— Difference listings —
☆ ☆ ☆ ☆

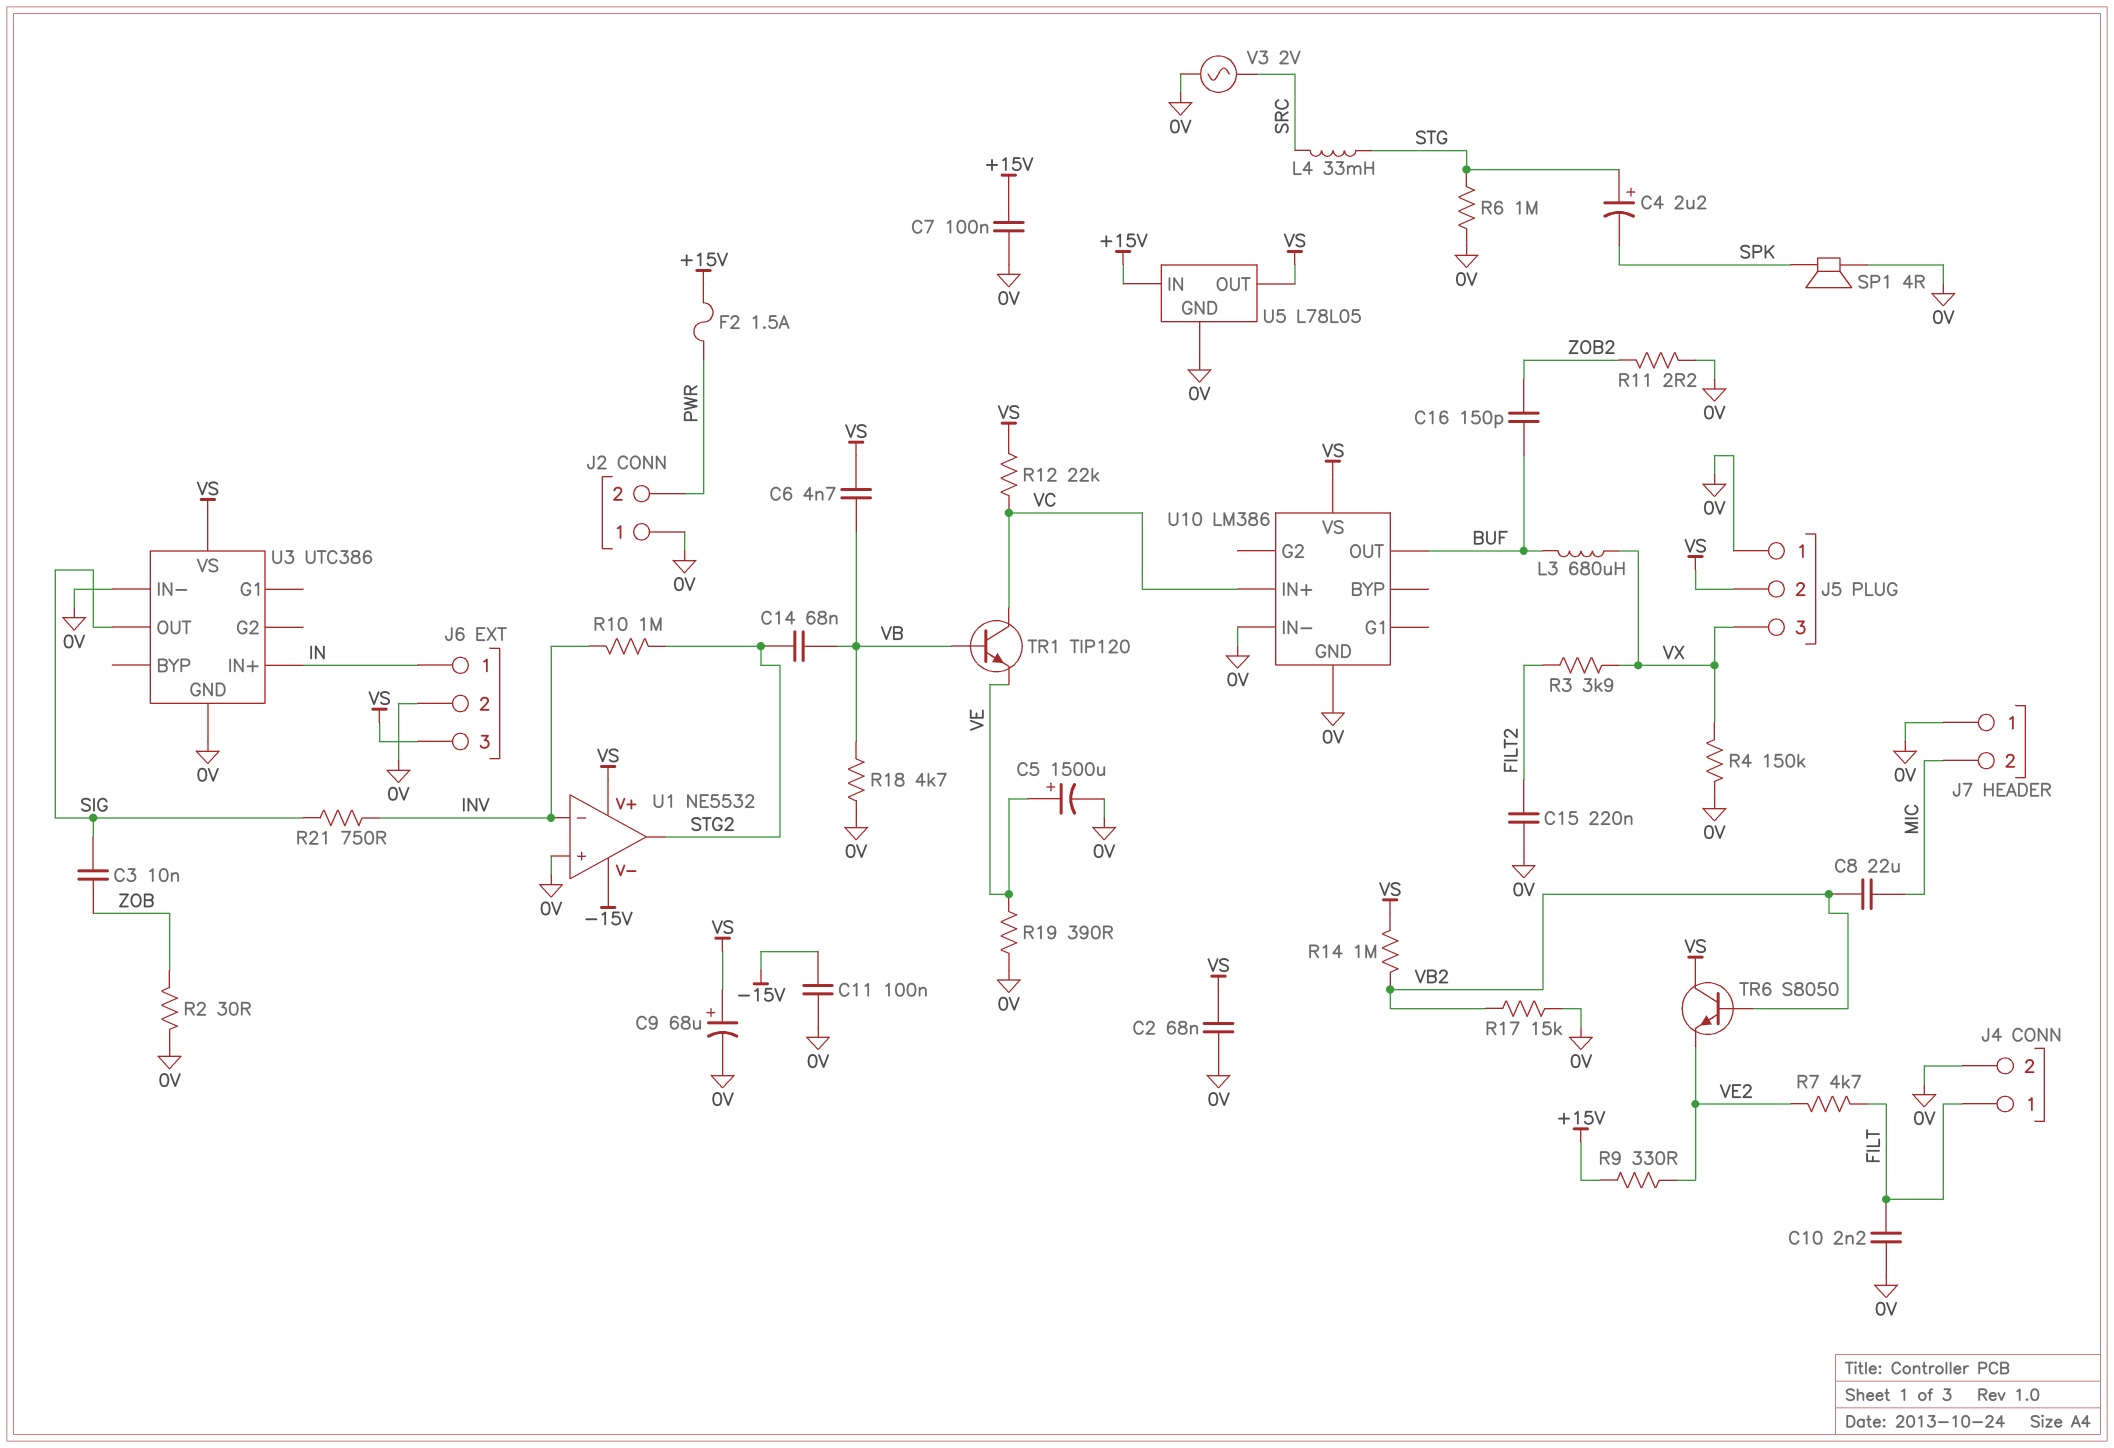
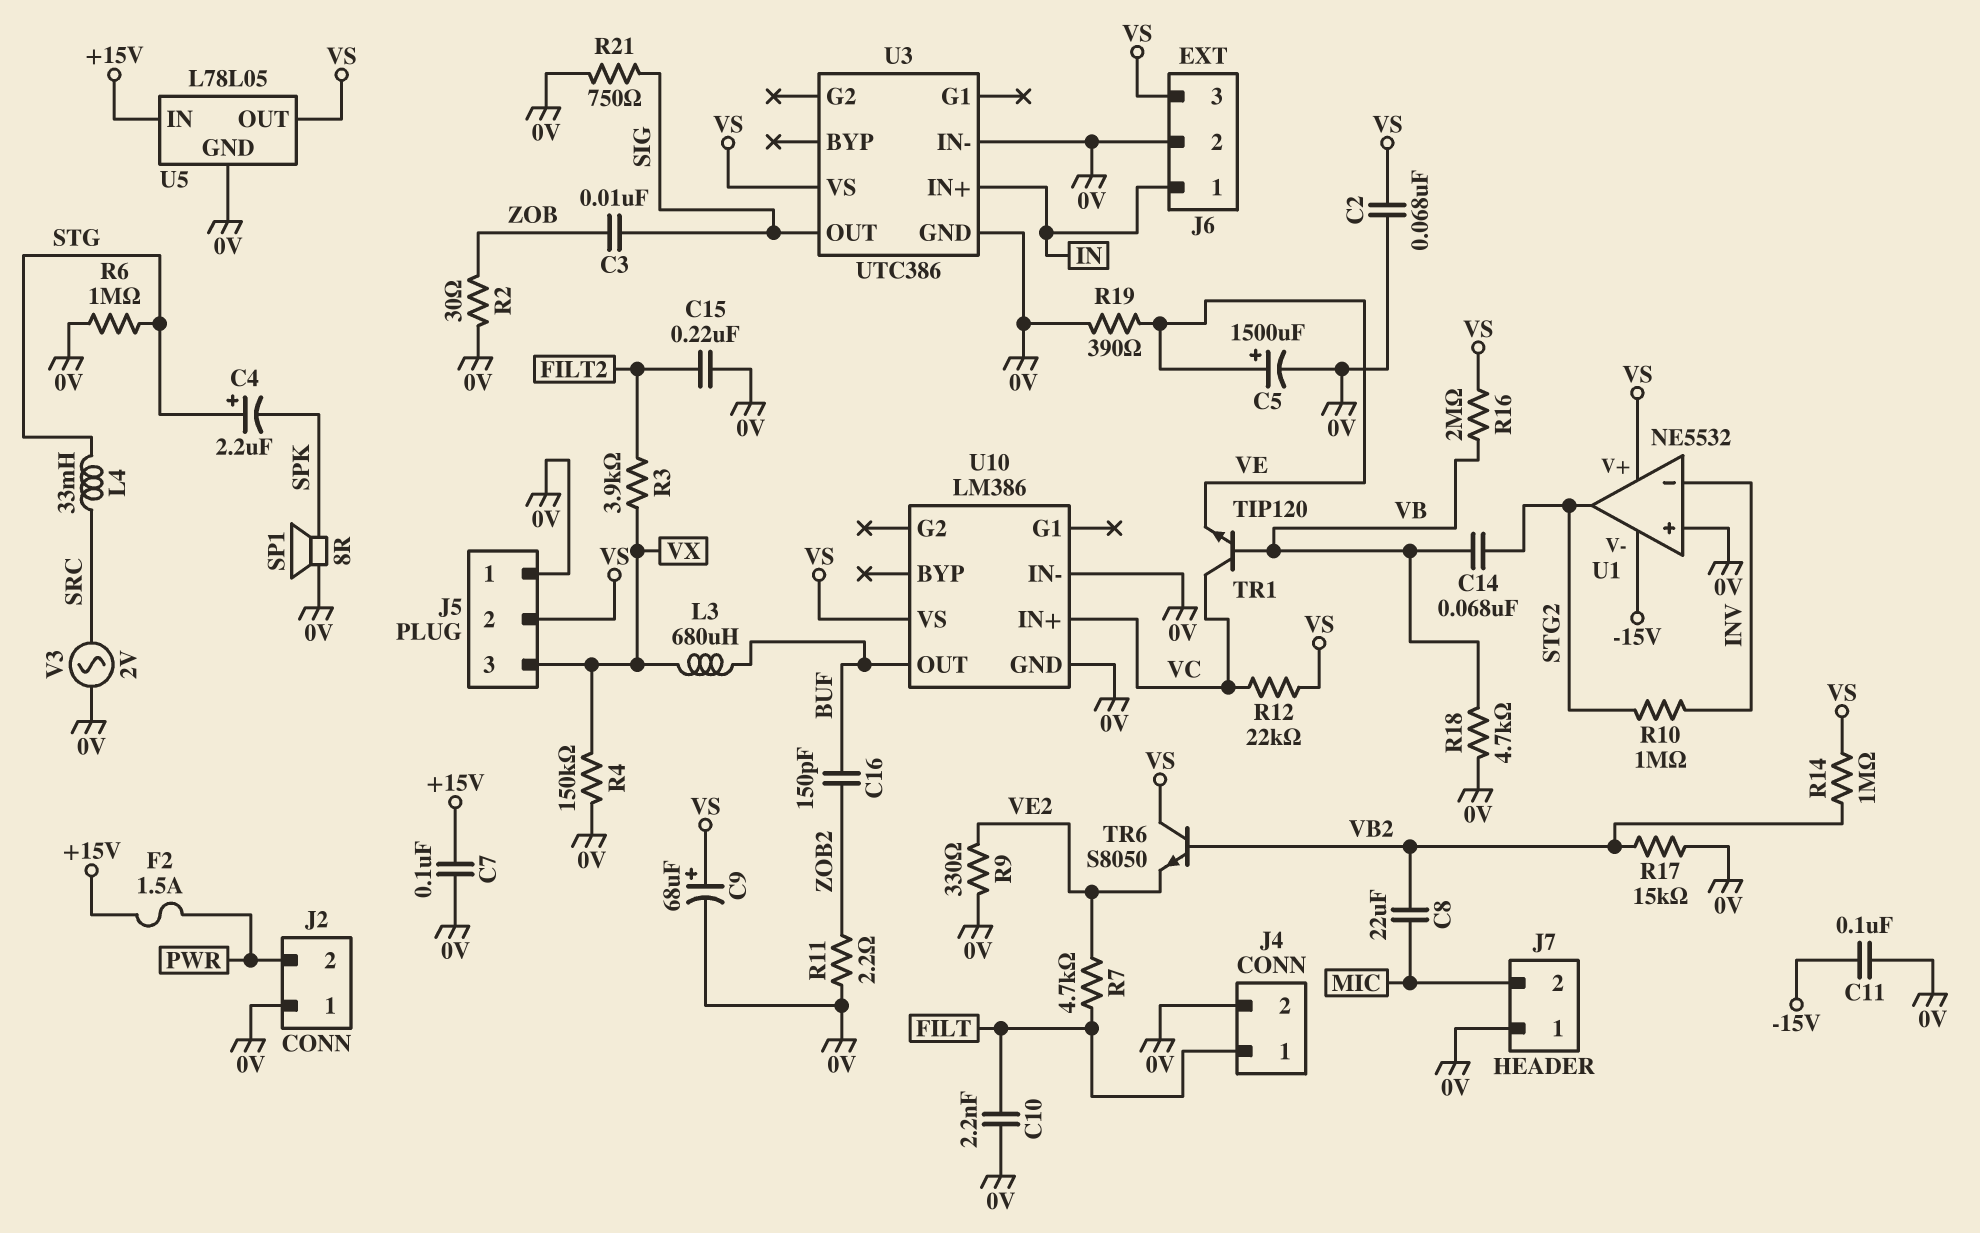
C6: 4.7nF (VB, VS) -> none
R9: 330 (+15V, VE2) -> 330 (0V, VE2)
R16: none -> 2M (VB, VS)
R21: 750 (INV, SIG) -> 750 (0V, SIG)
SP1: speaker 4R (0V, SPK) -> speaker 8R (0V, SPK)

☆ ☆ ☆ ☆

— Exercise description —
The line containing "R16: none -> 2M (VB, VS)" marks where to begin; the last line of the records marks where to stop. Copy both and all between, exactly.

— Answer for the task —
R16: none -> 2M (VB, VS)
R21: 750 (INV, SIG) -> 750 (0V, SIG)
SP1: speaker 4R (0V, SPK) -> speaker 8R (0V, SPK)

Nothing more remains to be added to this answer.